§ **Task inputs**:
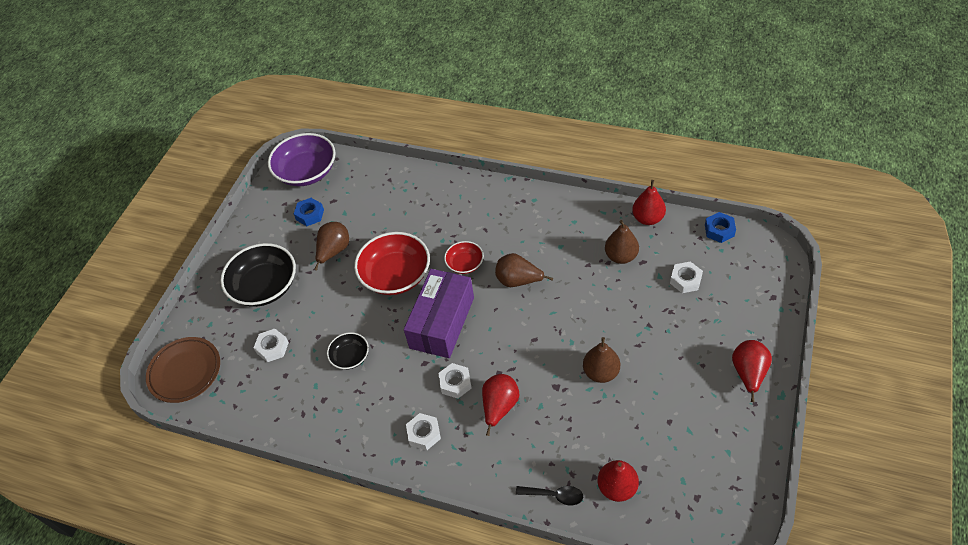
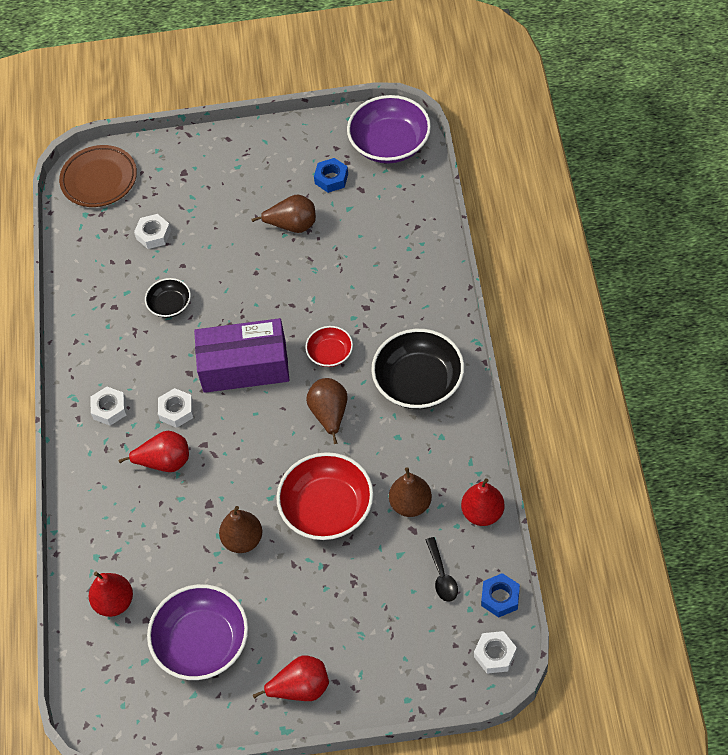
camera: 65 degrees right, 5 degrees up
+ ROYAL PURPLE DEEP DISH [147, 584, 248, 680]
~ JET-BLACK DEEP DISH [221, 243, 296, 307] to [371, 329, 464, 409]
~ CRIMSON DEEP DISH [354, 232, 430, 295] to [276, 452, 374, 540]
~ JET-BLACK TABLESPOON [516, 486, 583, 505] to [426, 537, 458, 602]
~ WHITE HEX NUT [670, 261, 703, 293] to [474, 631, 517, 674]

§ **Work request**: Copy the data in full. No pictures belong in the copy.

§ **Response area**:
camera: 65 degrees right, 5 degrees up
+ ROYAL PURPLE DEEP DISH [147, 584, 248, 680]
~ JET-BLACK DEEP DISH [221, 243, 296, 307] to [371, 329, 464, 409]
~ CRIMSON DEEP DISH [354, 232, 430, 295] to [276, 452, 374, 540]
~ JET-BLACK TABLESPOON [516, 486, 583, 505] to [426, 537, 458, 602]
~ WHITE HEX NUT [670, 261, 703, 293] to [474, 631, 517, 674]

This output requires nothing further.